## Prompt
Show all lines below holding the string "plus".

## Information shown
------------------------------------------------

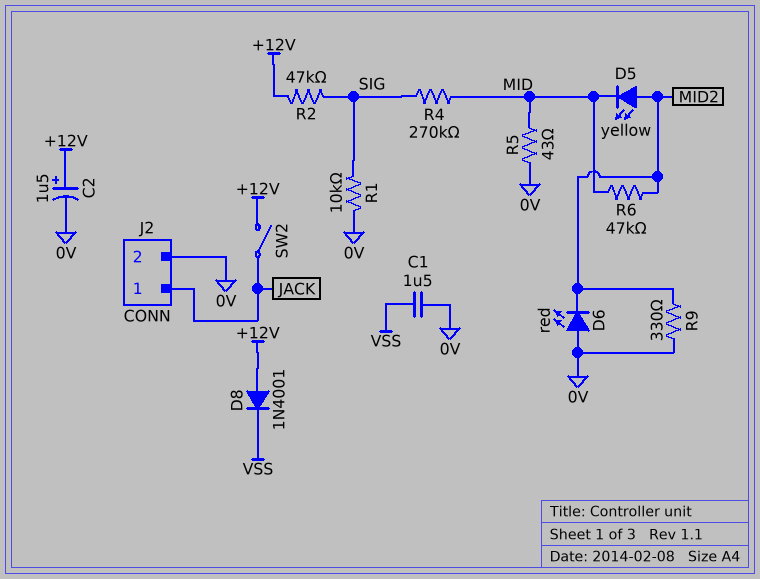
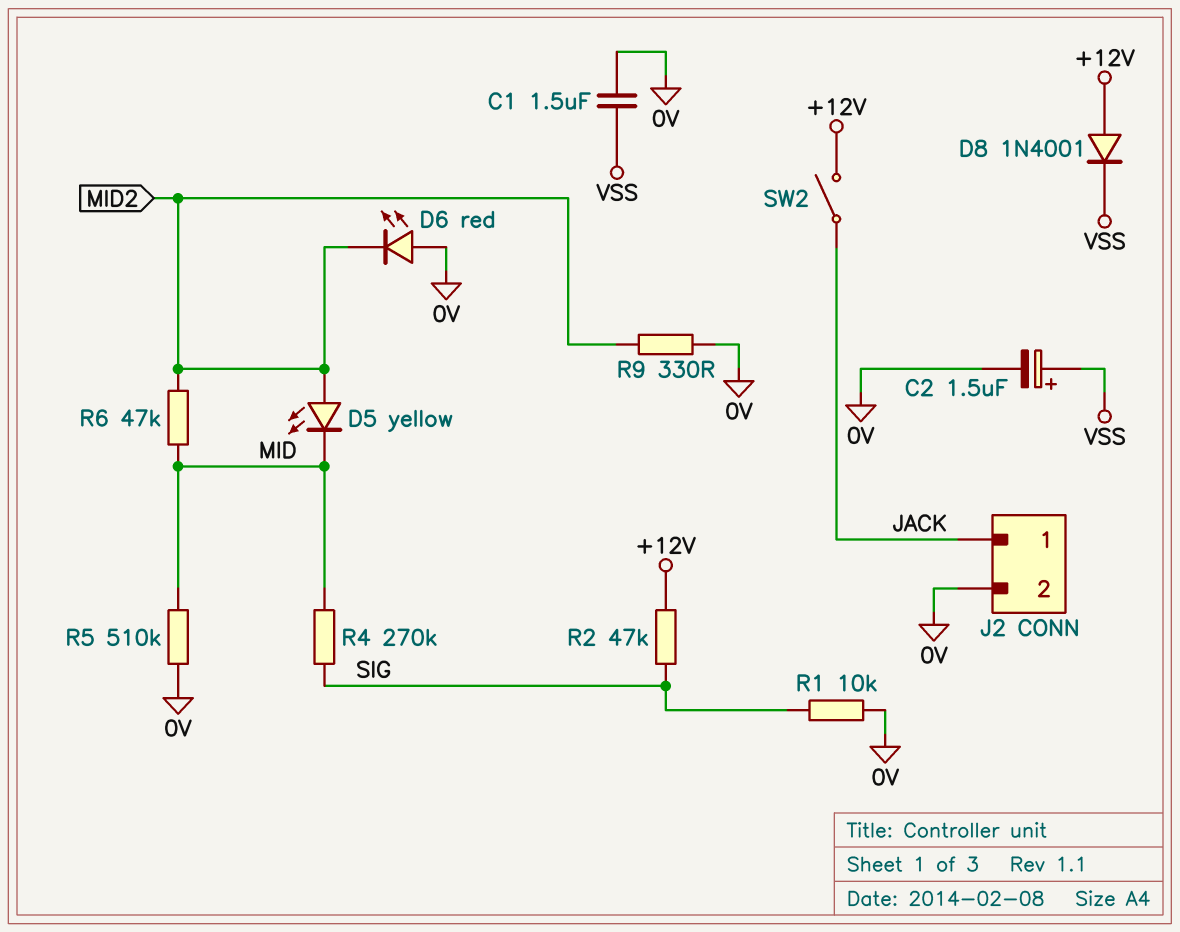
C2: 1.5uF (plus +12V, minus 0V) -> 1.5uF (plus VSS, minus 0V)
R5: 43 (0V, MID) -> 510k (0V, MID)

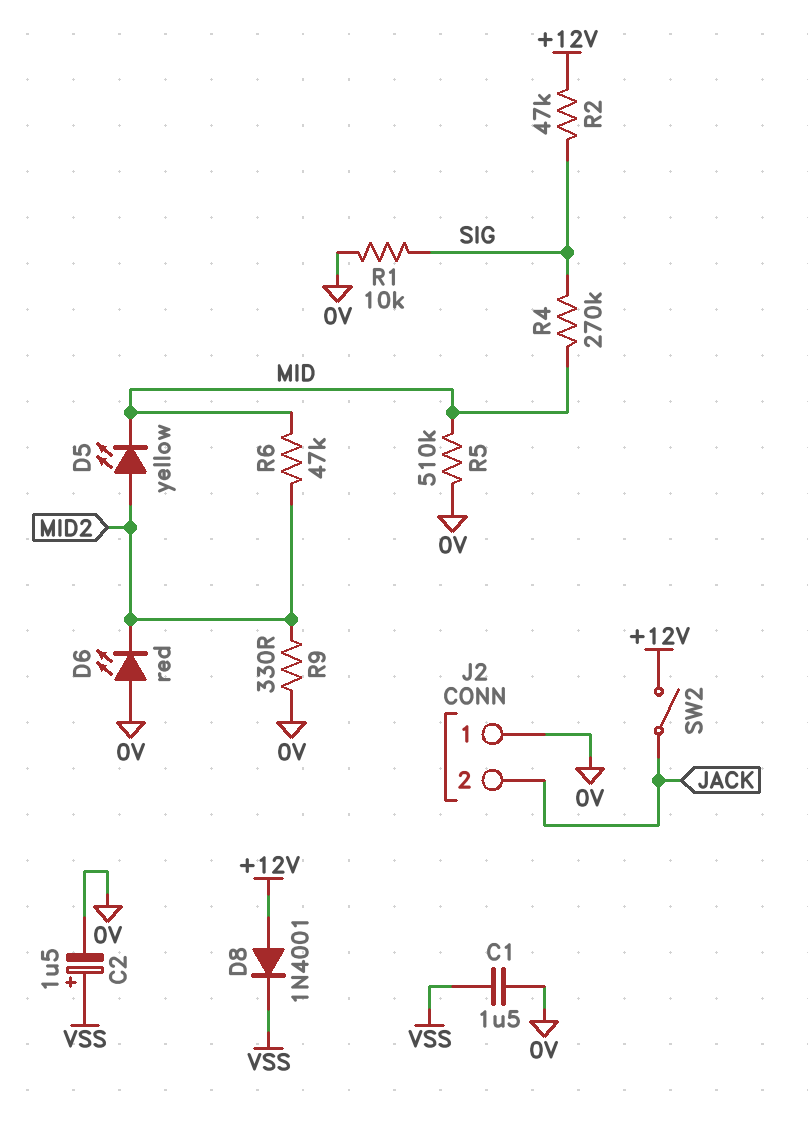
J2 pin 1: JACK -> 0V
J2 pin 2: 0V -> JACK

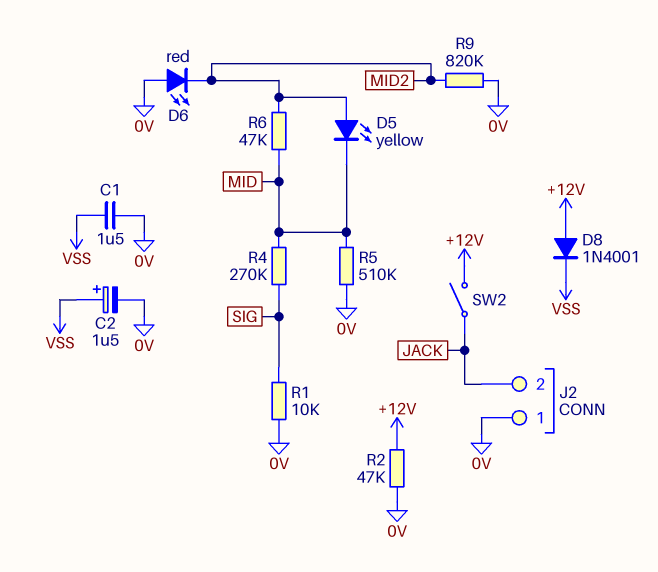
R2: 47k (+12V, SIG) -> 47k (+12V, 0V)
R9: 330 (0V, MID2) -> 820k (0V, MID2)

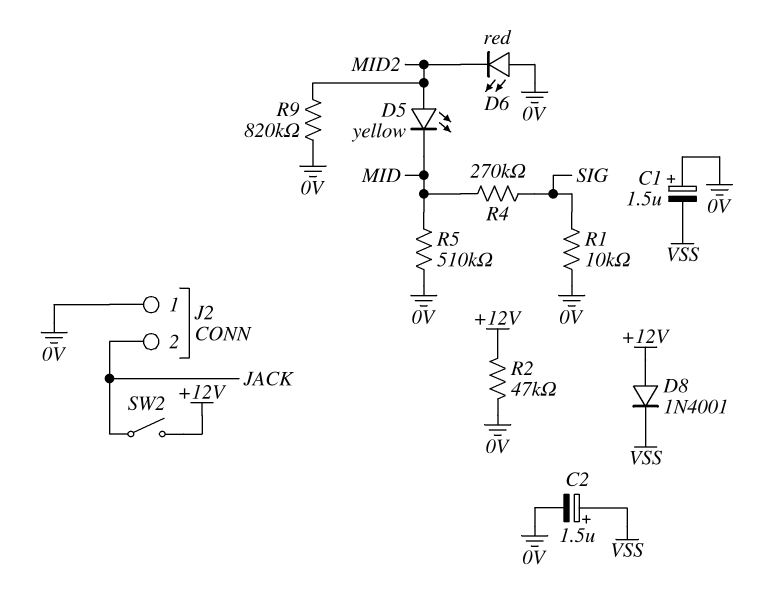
C1: 1.5uF (0V, VSS) -> 1.5uF (plus 0V, minus VSS)
R6: 47k (MID, MID2) -> none

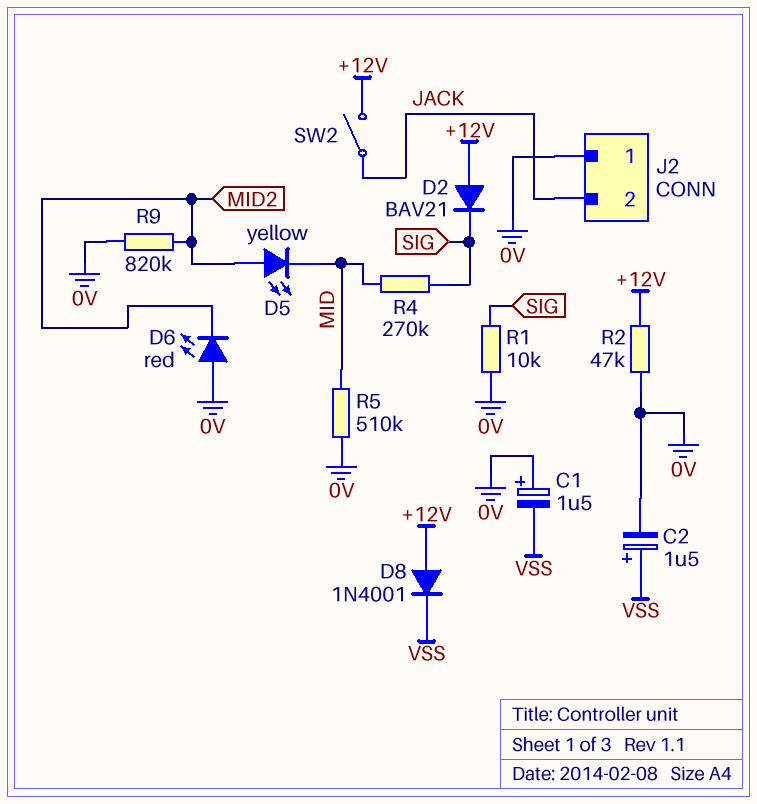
D2: none -> diode BAV21 (A +12V, K SIG)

------------------------------------------------

## Answer to this problem
C2: 1.5uF (plus +12V, minus 0V) -> 1.5uF (plus VSS, minus 0V)
C1: 1.5uF (0V, VSS) -> 1.5uF (plus 0V, minus VSS)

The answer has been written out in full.